━━━ Records for processing

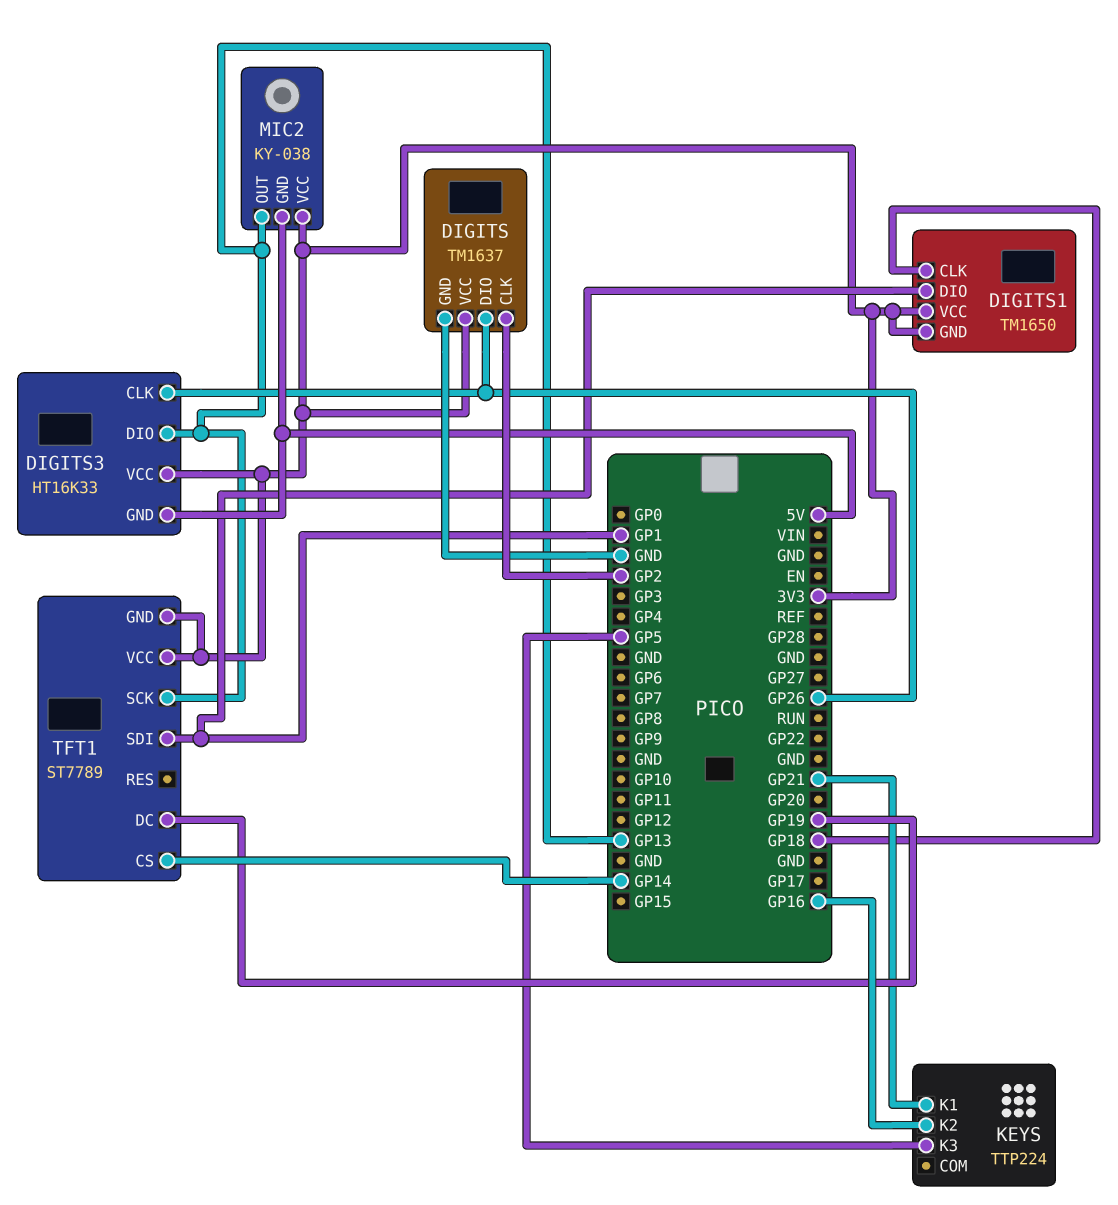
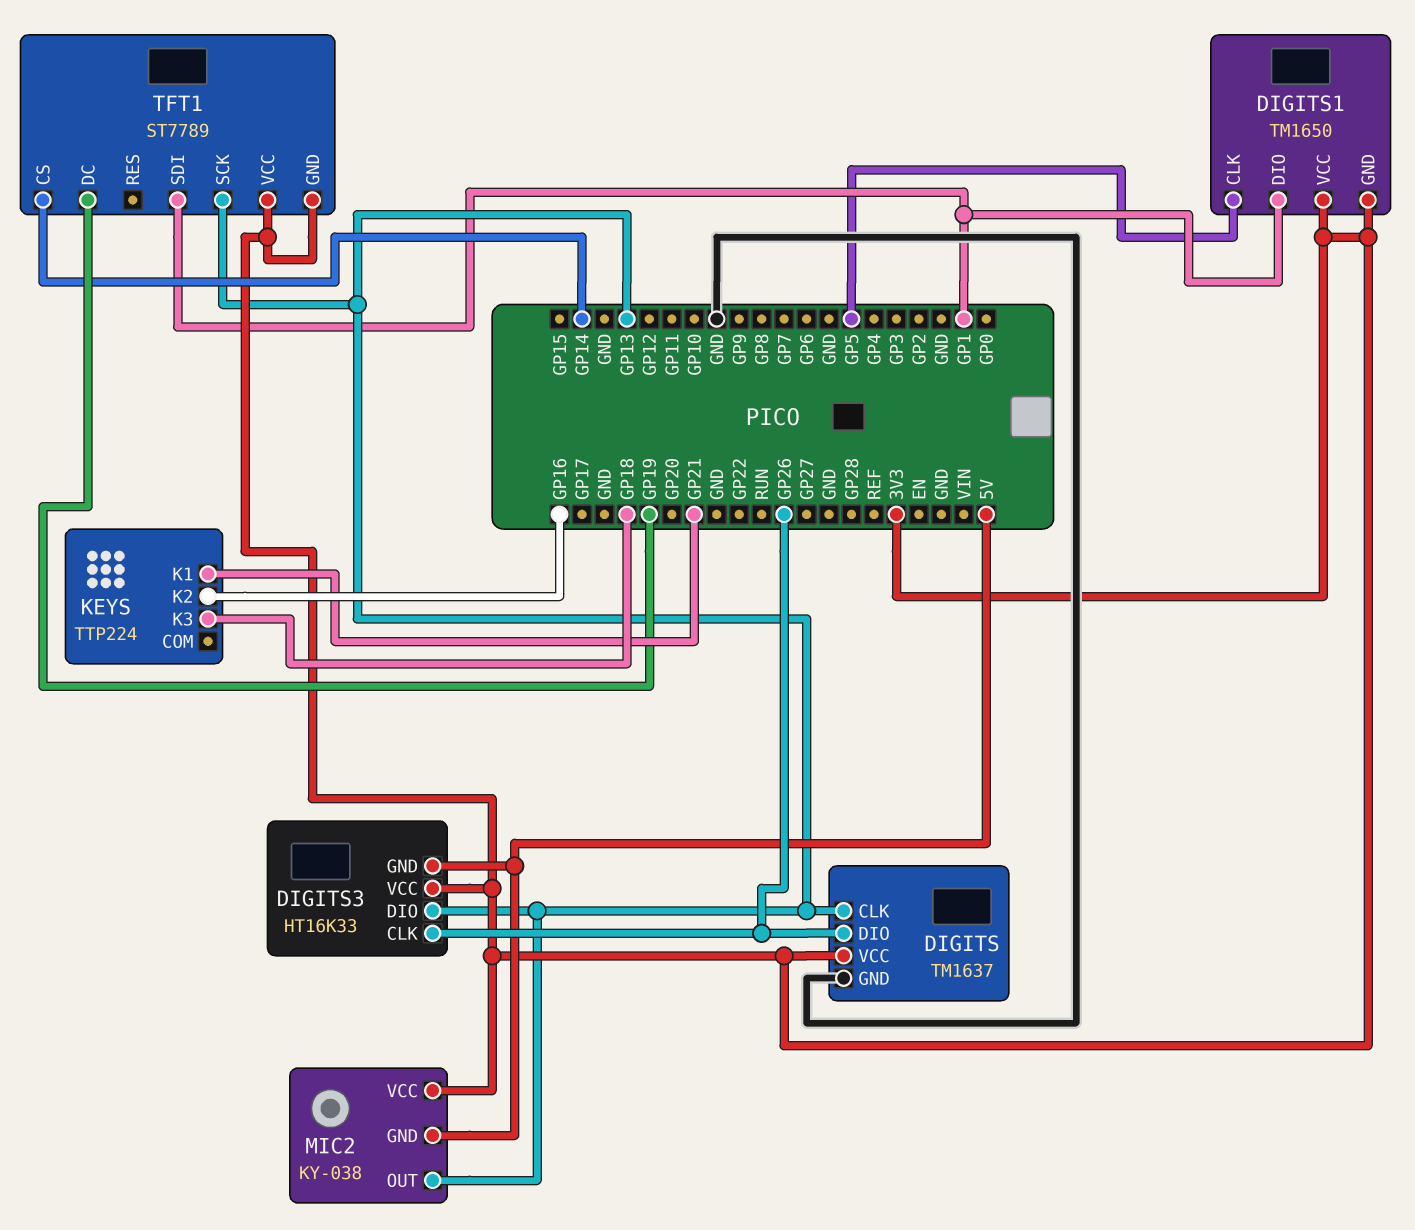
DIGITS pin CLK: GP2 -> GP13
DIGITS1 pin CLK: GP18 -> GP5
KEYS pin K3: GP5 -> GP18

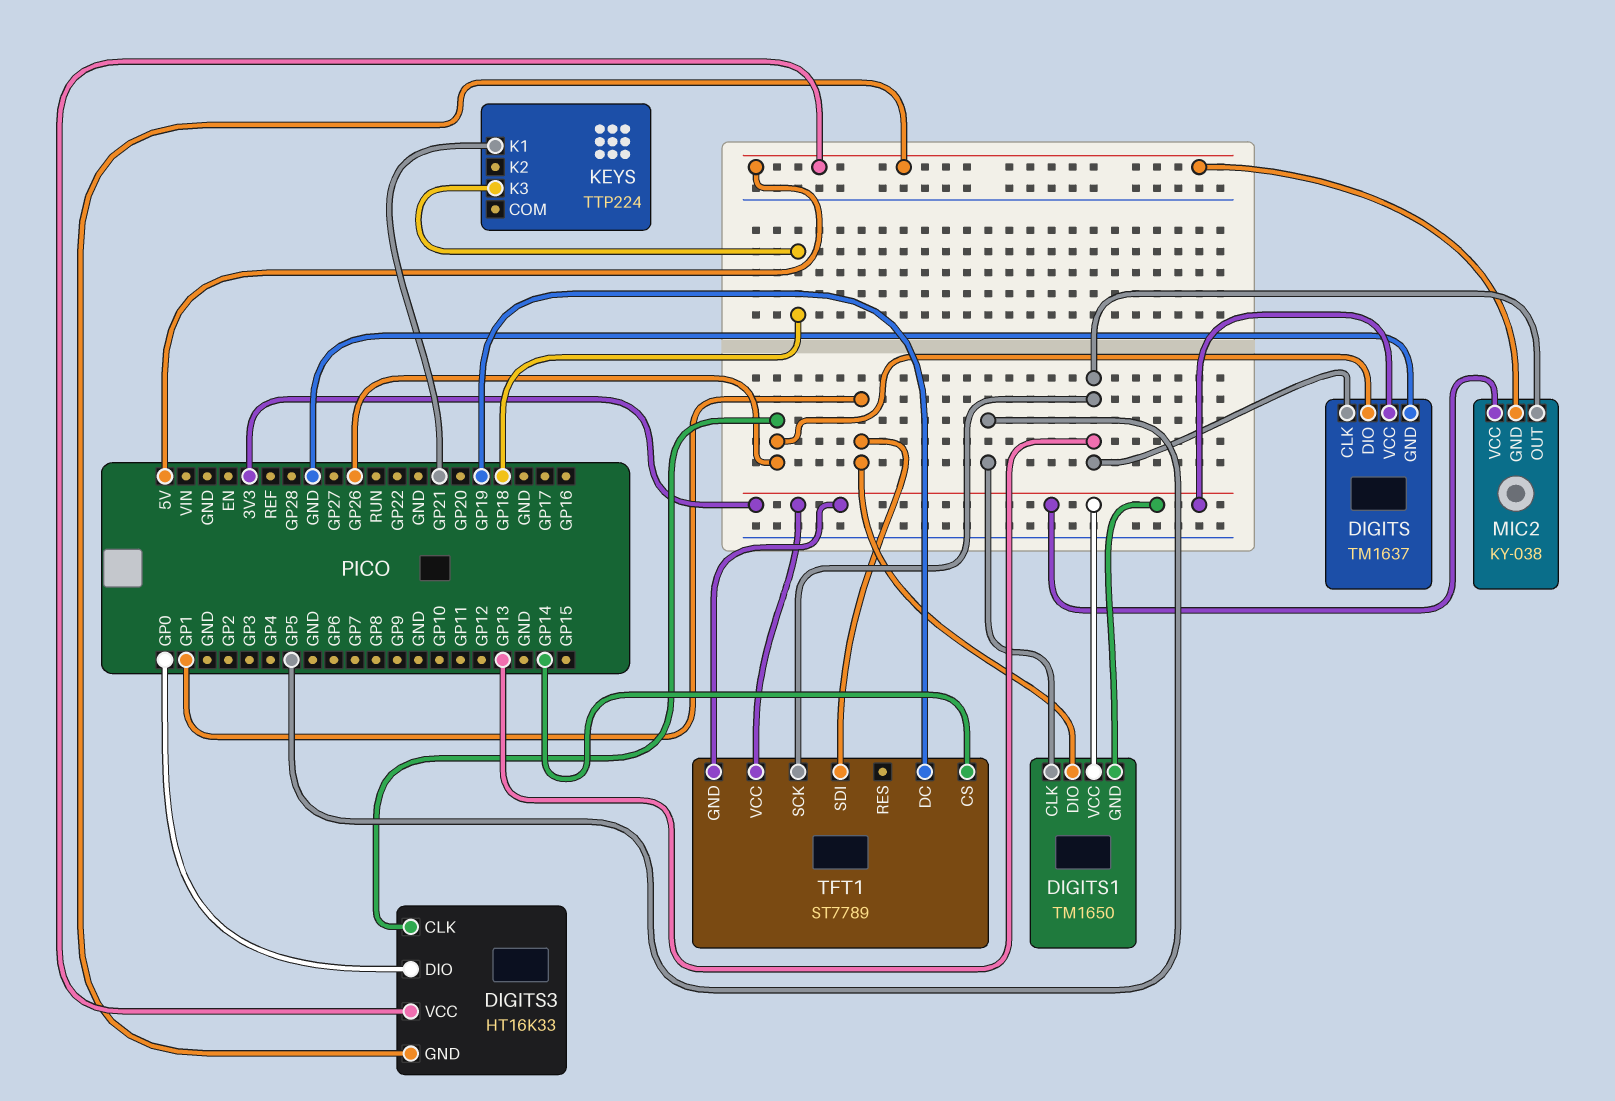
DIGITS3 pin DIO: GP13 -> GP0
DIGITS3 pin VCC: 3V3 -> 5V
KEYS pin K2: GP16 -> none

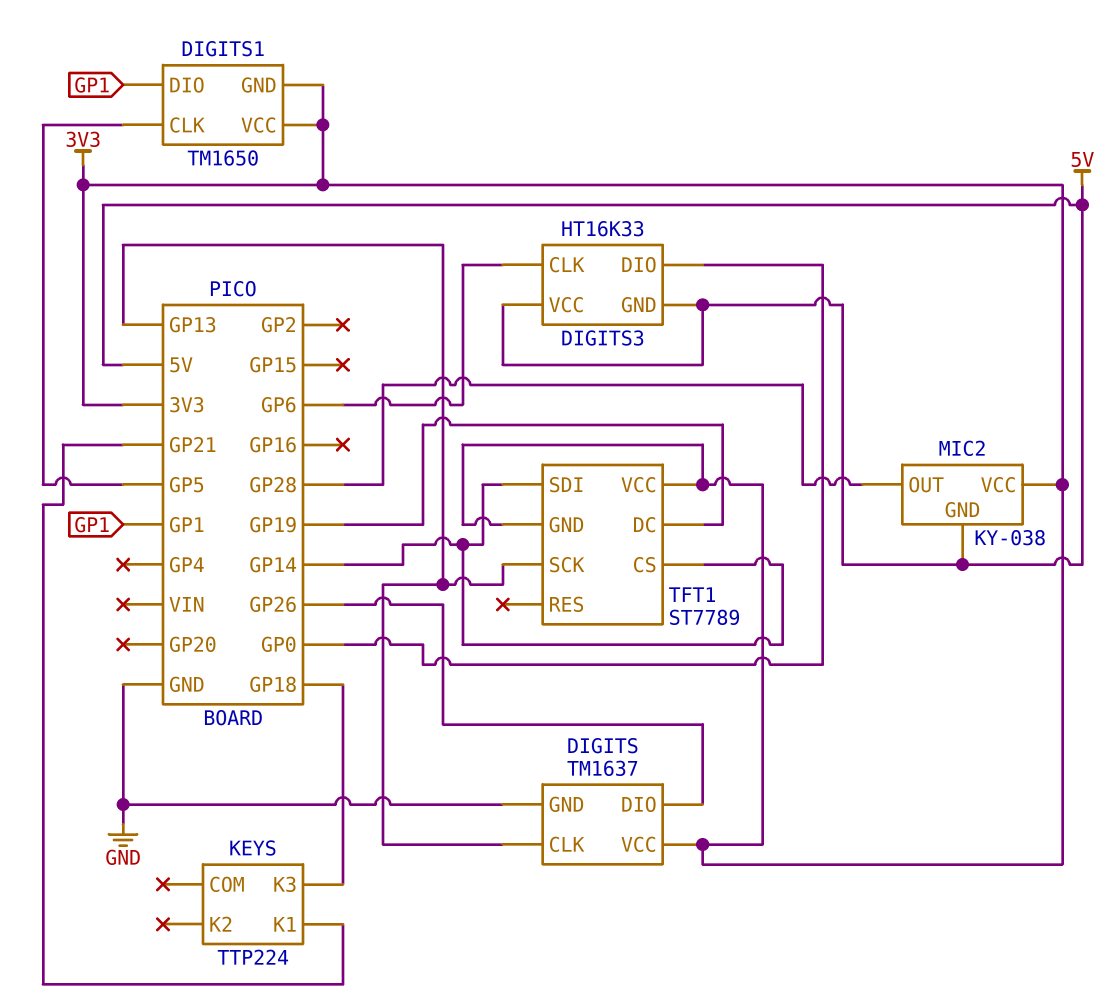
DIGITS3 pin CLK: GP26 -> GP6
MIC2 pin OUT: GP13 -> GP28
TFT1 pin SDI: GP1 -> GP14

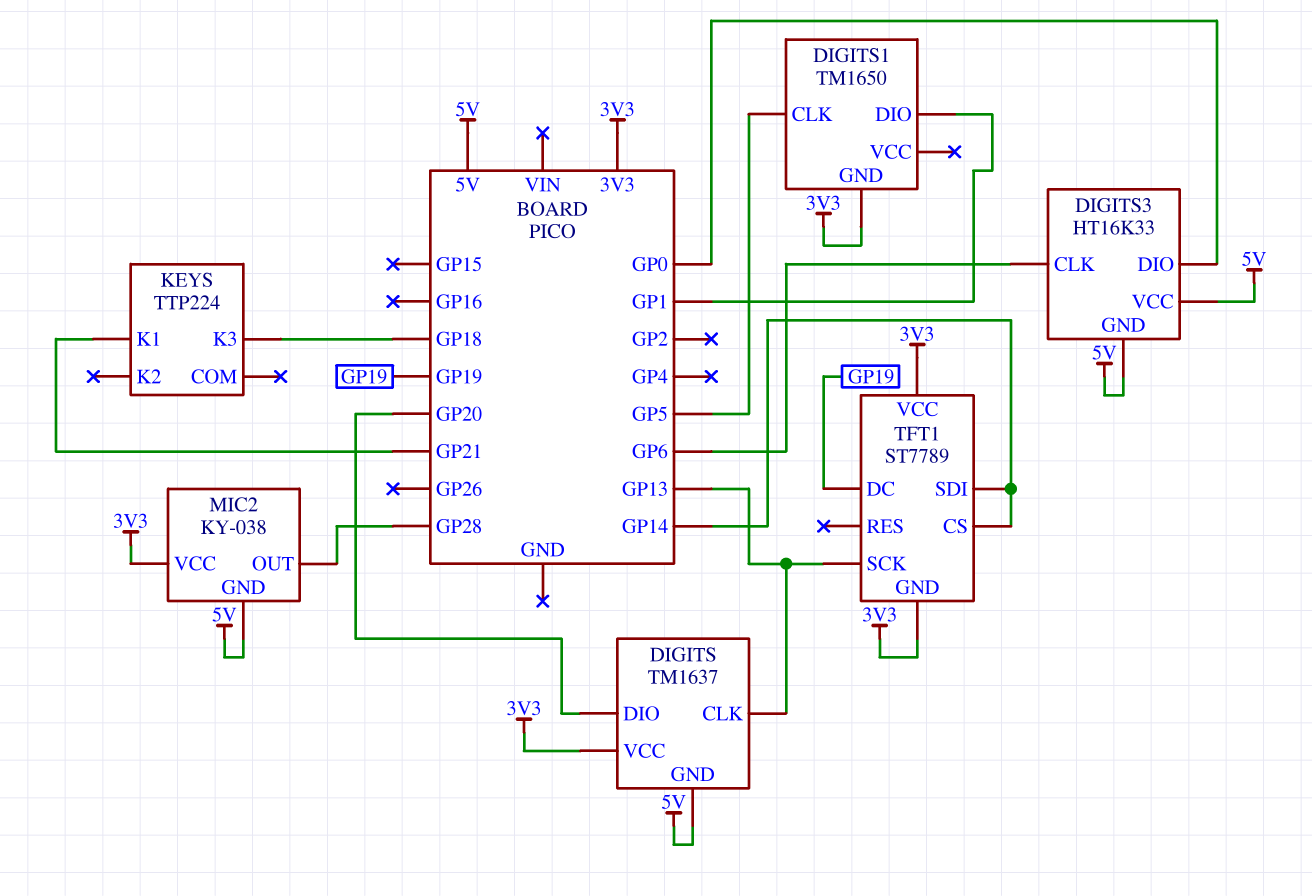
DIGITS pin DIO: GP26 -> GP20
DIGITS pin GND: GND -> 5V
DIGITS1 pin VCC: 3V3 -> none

━━━━━━

**To do**
Return every entry above exactly. Pictures stay out.

**Output for this task**
DIGITS pin CLK: GP2 -> GP13
DIGITS1 pin CLK: GP18 -> GP5
KEYS pin K3: GP5 -> GP18

DIGITS3 pin DIO: GP13 -> GP0
DIGITS3 pin VCC: 3V3 -> 5V
KEYS pin K2: GP16 -> none

DIGITS3 pin CLK: GP26 -> GP6
MIC2 pin OUT: GP13 -> GP28
TFT1 pin SDI: GP1 -> GP14

DIGITS pin DIO: GP26 -> GP20
DIGITS pin GND: GND -> 5V
DIGITS1 pin VCC: 3V3 -> none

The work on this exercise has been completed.